**Supplied data**

===

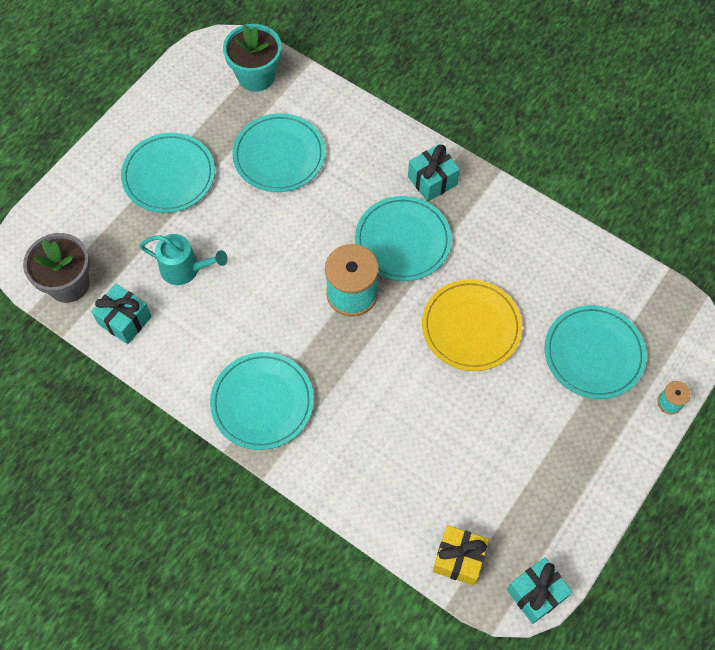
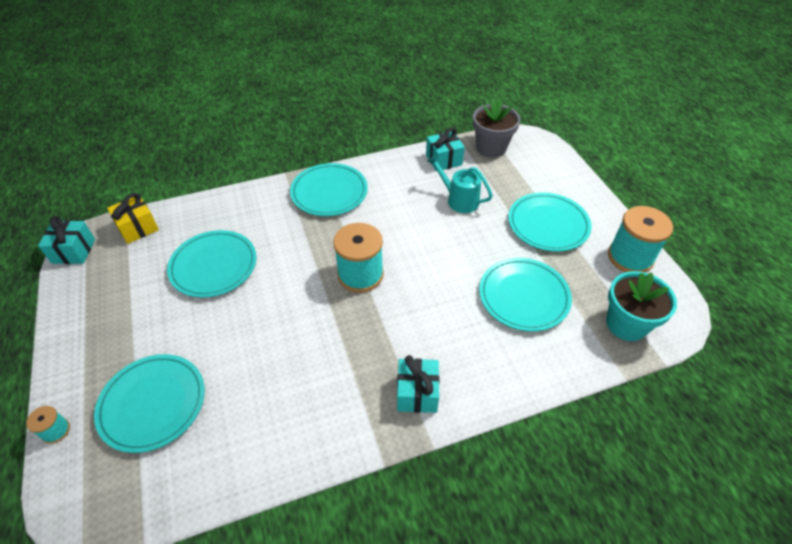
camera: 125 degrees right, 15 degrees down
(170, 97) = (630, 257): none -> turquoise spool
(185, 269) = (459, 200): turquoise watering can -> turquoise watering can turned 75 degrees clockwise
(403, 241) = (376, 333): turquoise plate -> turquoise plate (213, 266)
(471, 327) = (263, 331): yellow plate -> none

===

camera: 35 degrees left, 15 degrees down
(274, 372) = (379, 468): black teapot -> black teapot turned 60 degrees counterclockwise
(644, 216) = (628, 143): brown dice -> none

===

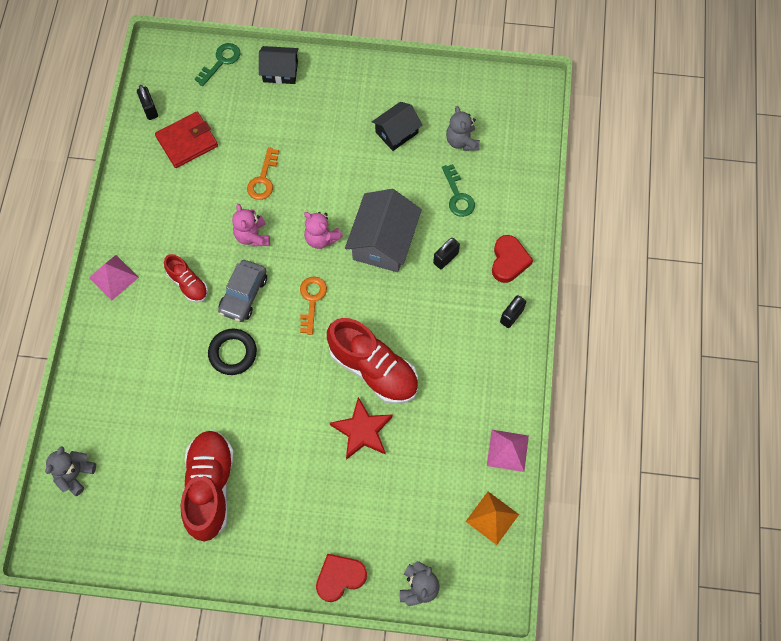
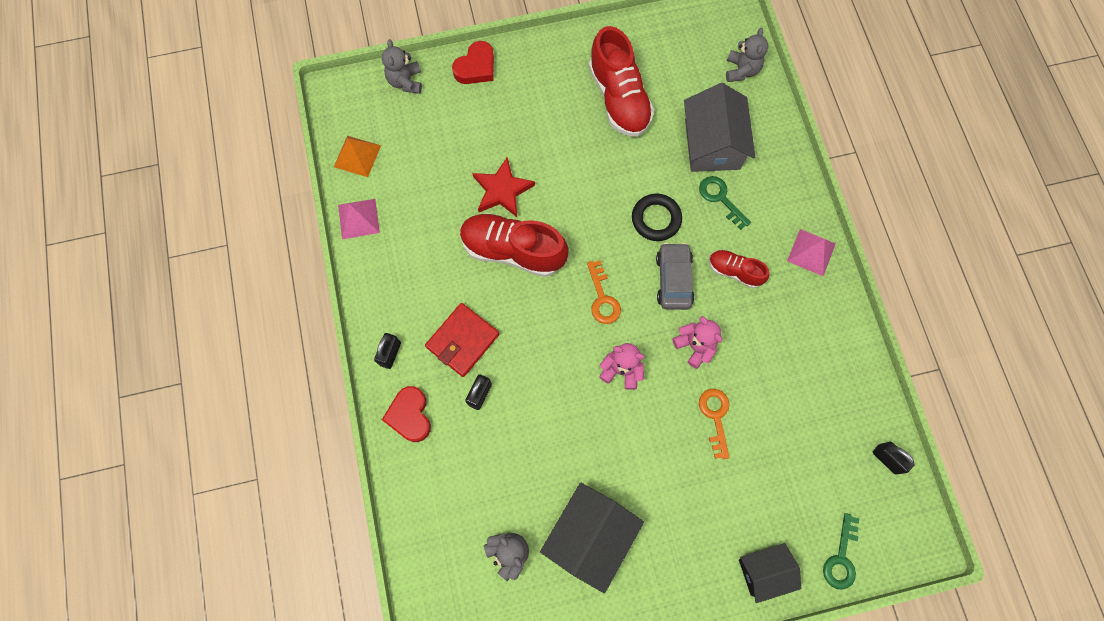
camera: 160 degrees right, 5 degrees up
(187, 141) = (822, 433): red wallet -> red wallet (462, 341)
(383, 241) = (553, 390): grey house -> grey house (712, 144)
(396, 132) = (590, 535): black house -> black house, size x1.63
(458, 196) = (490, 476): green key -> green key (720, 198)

===

**Activity**
How many lines of the listing hold the string "degrees"? Give the number alone.

**The completed task**
5